┌─ DATA PROVIDED

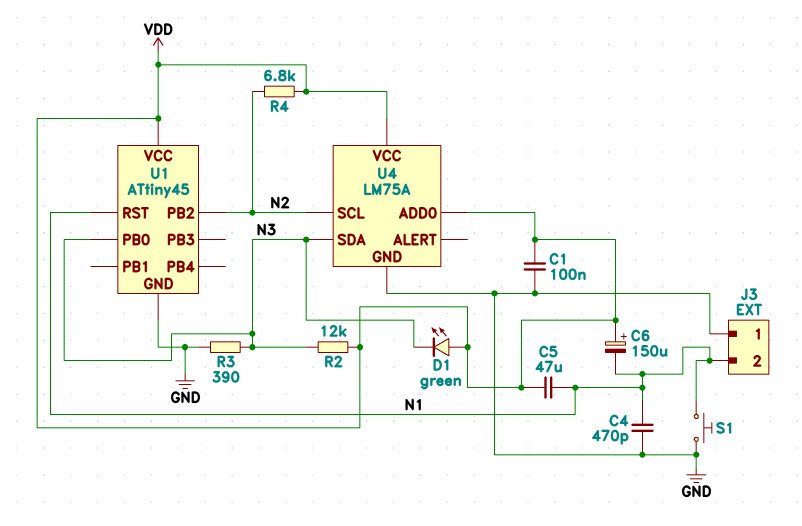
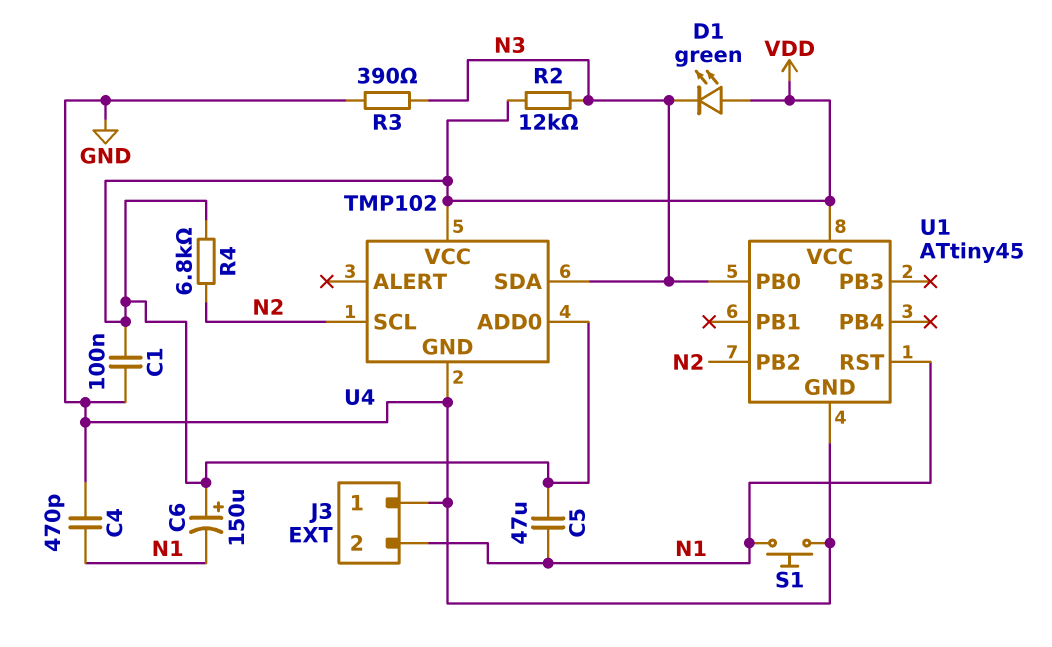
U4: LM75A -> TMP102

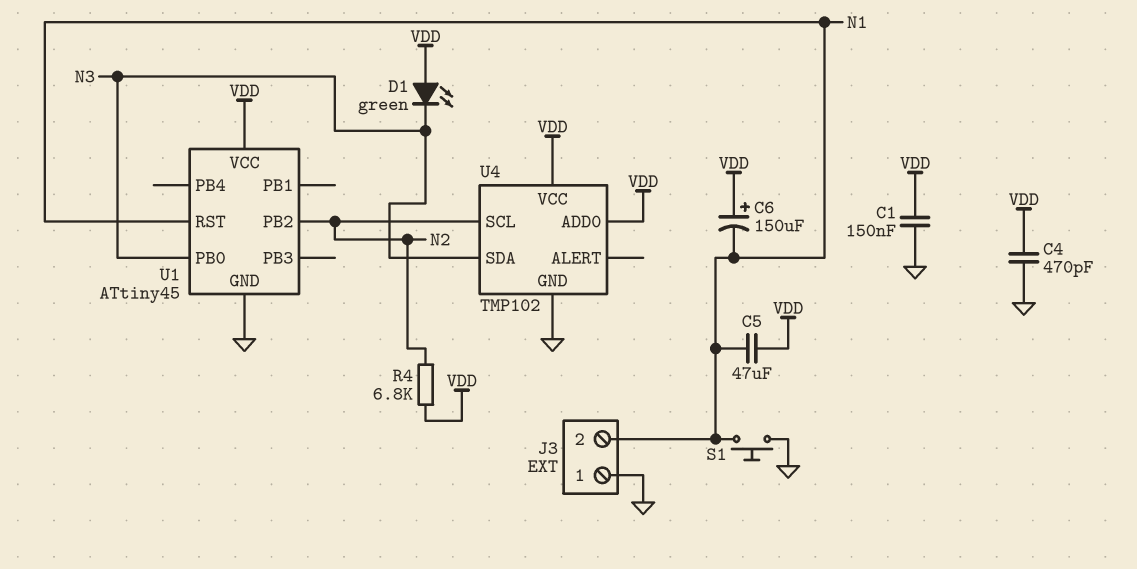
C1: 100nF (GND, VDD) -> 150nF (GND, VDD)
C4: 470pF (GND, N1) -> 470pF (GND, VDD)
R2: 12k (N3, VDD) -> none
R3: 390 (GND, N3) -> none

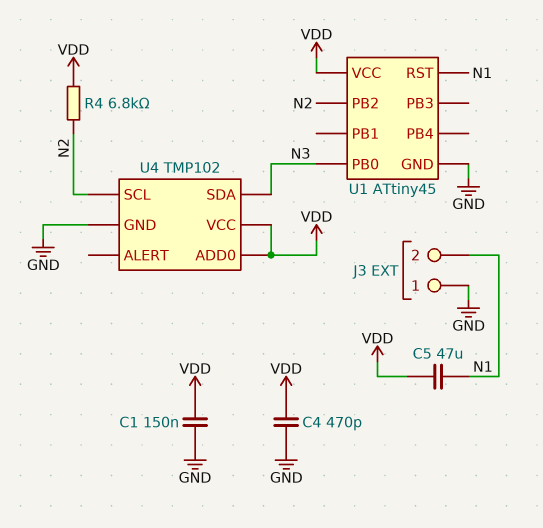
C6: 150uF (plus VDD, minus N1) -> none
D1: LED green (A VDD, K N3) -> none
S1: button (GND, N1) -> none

└─

--- PROBLEM ---
In the records above, find each line with the string "none" and list it.

--- SOLUTION TO THE PROBLEM ---
R2: 12k (N3, VDD) -> none
R3: 390 (GND, N3) -> none
C6: 150uF (plus VDD, minus N1) -> none
D1: LED green (A VDD, K N3) -> none
S1: button (GND, N1) -> none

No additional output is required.